WHAT THE TASK REQUIRES
Copy, word for word, the line containing "shoe/scarlet (456 236)" and each line that follows it in the entries below; pictures do not belong in the copy.

━━ STORED DATA

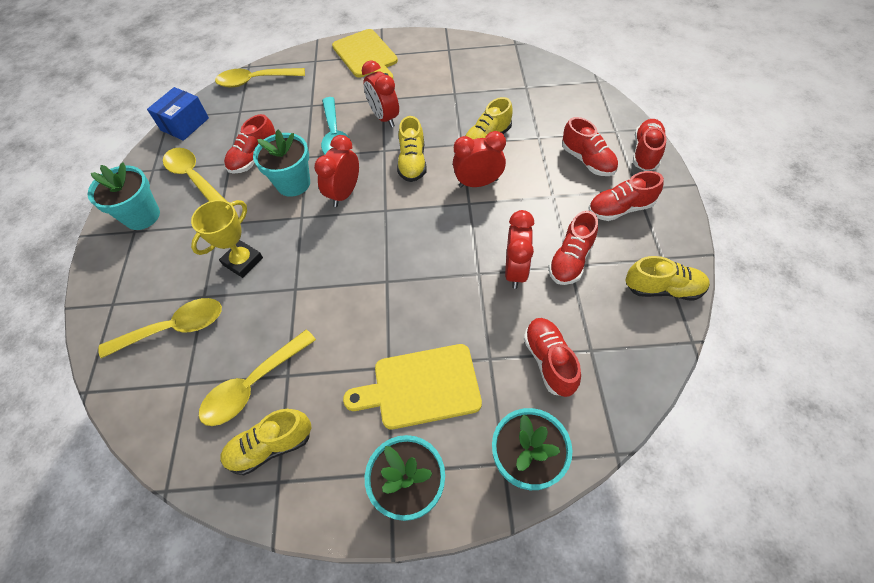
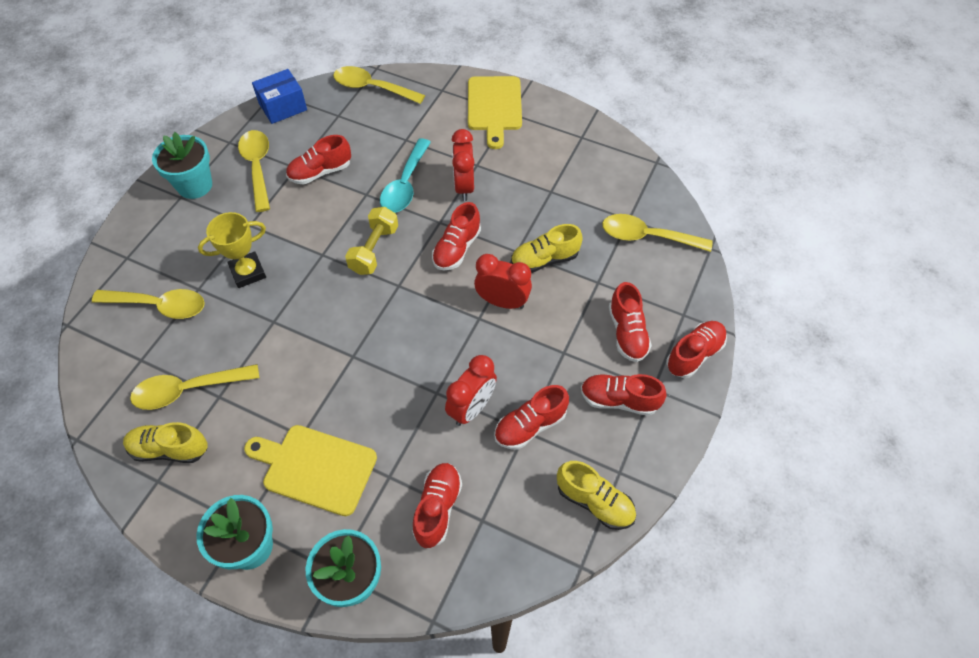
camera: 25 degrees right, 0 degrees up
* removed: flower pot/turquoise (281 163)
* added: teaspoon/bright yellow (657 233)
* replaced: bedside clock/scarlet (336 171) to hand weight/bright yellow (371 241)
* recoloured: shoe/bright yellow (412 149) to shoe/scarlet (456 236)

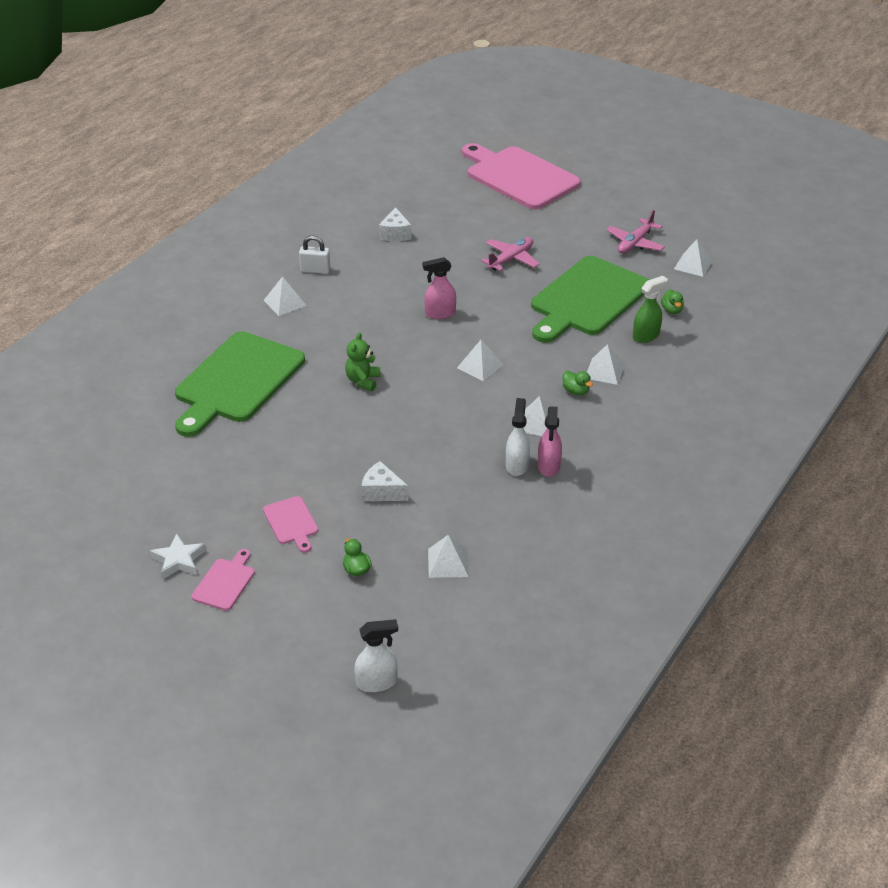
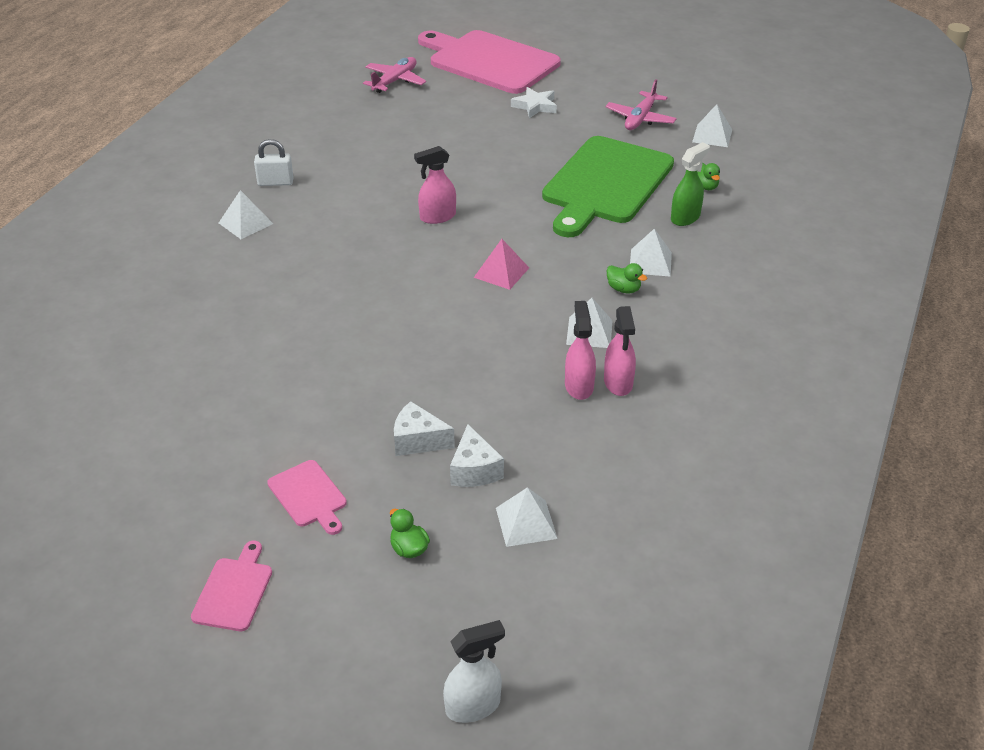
camera: 10 degrees left, 0 degrees up
* removed: chopping board/leaf-green (240 384)
* removed: stuffed bear/leaf-green (362 361)
* moved: five-pointed star/pure white (178 556) to (534 102)
* moved: cheese wedge/pure white (395 224) to (477 455)
* moved: toy plane/rosy (510 254) to (394 75)
* recoloured: solid pyramid/pure white (480 360) to solid pyramid/rosy (501 264)
* recoloured: spray bottle/pure white (518 437) to spray bottle/rosy (580 350)

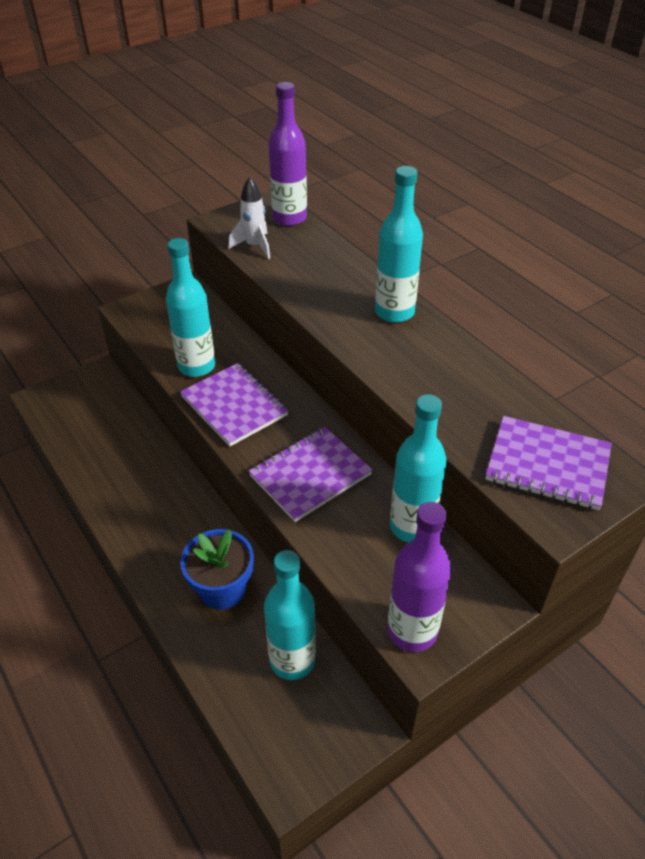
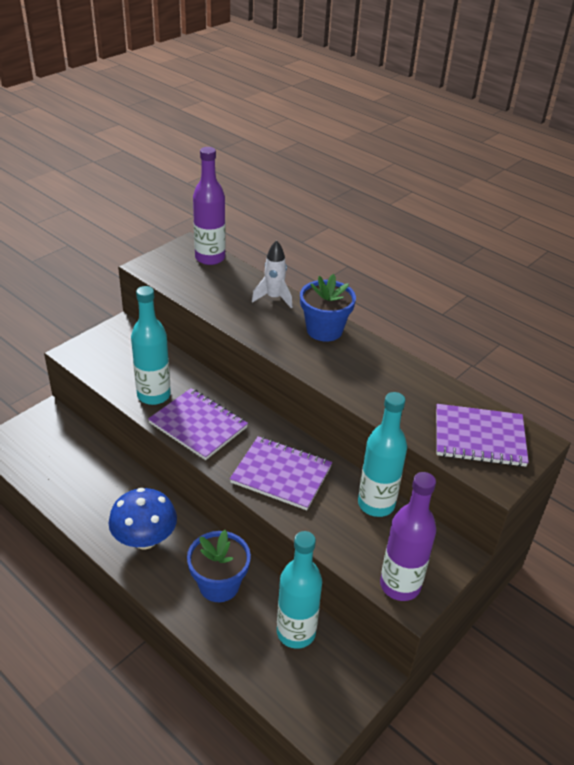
camera: 15 degrees left, 5 degrees down
* added: toadstool/blue (142 519)
* moved: toy rocket/pure white (249 218) to (272 274)
* replaced: flask/turquoise (399 244) to flower pot/blue (328 308)
* turned: notebook/purple (311 474) = (281 473) 75 degrees clockwise

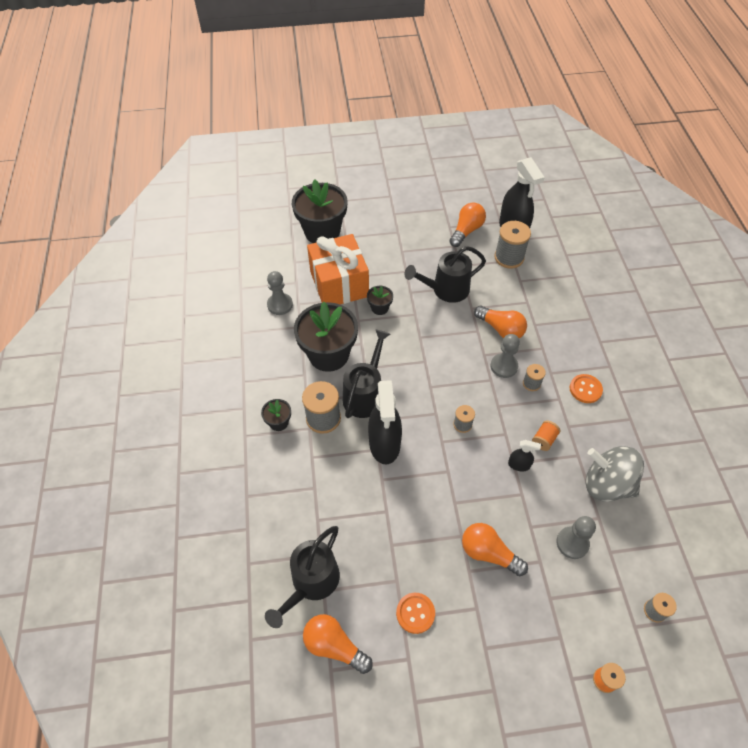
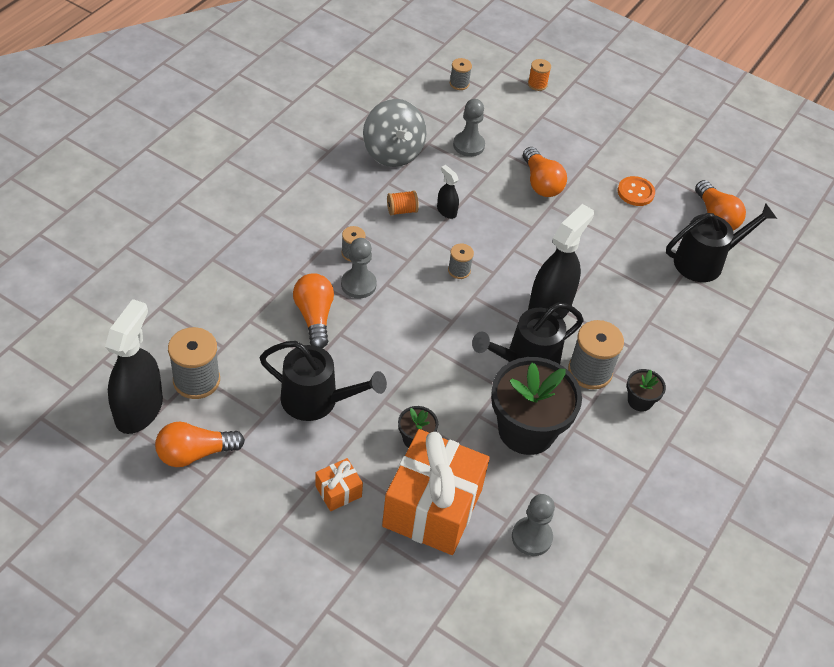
camera: 145 degrees left, 5 degrees down
* removed: flower pot/jet-black (319 211)
* removed: sewing button/orange-coloured (586 388)
* added: gift/orange-coloured (339 484)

━━━━

EXERCISE OUTPUT
* recoloured: shoe/bright yellow (412 149) to shoe/scarlet (456 236)

camera: 10 degrees left, 0 degrees up
* removed: chopping board/leaf-green (240 384)
* removed: stuffed bear/leaf-green (362 361)
* moved: five-pointed star/pure white (178 556) to (534 102)
* moved: cheese wedge/pure white (395 224) to (477 455)
* moved: toy plane/rosy (510 254) to (394 75)
* recoloured: solid pyramid/pure white (480 360) to solid pyramid/rosy (501 264)
* recoloured: spray bottle/pure white (518 437) to spray bottle/rosy (580 350)

camera: 15 degrees left, 5 degrees down
* added: toadstool/blue (142 519)
* moved: toy rocket/pure white (249 218) to (272 274)
* replaced: flask/turquoise (399 244) to flower pot/blue (328 308)
* turned: notebook/purple (311 474) = (281 473) 75 degrees clockwise

camera: 145 degrees left, 5 degrees down
* removed: flower pot/jet-black (319 211)
* removed: sewing button/orange-coloured (586 388)
* added: gift/orange-coloured (339 484)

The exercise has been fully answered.